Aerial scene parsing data

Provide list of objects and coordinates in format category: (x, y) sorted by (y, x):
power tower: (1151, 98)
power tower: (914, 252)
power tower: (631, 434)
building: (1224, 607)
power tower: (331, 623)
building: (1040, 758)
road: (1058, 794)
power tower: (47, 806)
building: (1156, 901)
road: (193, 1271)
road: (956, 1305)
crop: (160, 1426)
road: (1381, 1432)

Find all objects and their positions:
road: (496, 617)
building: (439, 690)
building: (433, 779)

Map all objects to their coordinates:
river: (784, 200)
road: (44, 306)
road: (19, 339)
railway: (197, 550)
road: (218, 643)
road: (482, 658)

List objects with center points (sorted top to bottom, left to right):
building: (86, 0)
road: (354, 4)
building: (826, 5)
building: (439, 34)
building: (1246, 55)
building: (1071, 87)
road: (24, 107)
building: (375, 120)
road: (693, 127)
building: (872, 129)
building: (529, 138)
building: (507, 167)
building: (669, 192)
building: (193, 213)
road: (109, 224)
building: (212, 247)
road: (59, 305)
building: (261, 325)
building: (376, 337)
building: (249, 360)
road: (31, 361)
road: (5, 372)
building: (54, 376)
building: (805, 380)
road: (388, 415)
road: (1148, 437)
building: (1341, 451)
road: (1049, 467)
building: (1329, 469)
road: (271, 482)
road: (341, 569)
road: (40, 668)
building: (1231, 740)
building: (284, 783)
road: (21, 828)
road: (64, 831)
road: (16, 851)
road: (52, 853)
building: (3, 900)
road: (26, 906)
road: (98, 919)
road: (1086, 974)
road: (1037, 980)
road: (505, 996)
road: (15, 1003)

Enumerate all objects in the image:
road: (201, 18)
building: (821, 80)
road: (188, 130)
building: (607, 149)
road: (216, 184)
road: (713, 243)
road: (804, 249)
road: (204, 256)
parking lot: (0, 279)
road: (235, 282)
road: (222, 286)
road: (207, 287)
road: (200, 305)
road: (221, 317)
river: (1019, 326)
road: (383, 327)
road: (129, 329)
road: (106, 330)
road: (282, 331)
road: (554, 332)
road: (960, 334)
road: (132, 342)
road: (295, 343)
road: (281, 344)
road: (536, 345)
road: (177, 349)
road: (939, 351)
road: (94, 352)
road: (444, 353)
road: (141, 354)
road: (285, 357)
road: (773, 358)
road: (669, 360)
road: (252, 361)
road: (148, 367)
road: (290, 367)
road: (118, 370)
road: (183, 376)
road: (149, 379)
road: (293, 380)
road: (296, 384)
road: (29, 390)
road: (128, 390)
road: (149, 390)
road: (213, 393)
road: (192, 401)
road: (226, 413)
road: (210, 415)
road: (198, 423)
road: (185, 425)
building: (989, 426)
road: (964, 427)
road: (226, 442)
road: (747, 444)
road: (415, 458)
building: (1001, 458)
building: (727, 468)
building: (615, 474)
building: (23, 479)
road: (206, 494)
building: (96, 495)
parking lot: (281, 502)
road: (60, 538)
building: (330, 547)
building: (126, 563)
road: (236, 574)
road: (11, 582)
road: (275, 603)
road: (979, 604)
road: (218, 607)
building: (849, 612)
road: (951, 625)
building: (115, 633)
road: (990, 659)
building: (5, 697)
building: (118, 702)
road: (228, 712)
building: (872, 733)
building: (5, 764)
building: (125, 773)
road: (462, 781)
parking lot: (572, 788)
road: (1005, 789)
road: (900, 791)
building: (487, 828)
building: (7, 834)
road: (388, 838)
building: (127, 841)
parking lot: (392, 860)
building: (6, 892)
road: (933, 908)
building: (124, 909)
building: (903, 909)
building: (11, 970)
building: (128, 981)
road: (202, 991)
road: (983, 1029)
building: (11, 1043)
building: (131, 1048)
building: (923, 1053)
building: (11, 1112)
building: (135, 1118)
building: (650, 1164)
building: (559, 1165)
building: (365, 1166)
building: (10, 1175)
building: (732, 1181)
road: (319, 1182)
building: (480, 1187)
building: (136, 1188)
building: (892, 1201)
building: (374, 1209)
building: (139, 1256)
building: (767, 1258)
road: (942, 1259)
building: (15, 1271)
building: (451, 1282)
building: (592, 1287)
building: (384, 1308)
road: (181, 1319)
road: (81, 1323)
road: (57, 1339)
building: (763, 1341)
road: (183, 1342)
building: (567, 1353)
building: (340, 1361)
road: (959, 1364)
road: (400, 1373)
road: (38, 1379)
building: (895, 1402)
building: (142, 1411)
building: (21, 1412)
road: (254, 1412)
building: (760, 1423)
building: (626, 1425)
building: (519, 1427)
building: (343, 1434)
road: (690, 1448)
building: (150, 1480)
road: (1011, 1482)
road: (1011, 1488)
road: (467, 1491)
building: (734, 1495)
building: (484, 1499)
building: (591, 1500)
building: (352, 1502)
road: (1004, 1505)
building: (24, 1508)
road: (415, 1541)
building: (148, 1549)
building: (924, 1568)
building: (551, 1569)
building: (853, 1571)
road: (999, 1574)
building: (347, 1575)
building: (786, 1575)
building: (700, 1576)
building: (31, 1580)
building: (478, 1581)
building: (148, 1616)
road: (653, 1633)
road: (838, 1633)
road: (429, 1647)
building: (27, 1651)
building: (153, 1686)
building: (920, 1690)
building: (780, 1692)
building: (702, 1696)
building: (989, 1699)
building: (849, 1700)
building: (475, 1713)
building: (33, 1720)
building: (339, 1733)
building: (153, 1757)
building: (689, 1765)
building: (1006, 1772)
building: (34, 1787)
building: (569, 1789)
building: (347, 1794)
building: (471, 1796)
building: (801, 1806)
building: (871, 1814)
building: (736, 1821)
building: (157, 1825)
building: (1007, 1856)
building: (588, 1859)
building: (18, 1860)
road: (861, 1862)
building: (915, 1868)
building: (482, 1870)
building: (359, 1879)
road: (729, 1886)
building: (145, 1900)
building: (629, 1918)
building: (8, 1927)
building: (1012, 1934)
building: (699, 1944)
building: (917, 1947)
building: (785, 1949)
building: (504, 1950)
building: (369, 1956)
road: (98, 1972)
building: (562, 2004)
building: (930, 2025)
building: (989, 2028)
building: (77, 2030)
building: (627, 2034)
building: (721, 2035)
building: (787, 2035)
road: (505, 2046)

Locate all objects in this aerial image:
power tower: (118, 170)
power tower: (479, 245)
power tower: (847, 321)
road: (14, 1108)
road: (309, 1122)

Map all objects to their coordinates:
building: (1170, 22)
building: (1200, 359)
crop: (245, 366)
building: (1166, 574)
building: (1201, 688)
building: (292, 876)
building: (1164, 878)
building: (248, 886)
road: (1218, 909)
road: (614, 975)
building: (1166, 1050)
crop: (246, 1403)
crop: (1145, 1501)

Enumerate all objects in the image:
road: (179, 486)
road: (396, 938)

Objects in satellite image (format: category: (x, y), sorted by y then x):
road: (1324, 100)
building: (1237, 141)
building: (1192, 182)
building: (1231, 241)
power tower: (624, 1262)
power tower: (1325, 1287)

**Work task**: Tally the lines above that include "sorted", and reply with only the tally.

**Task solution**: 3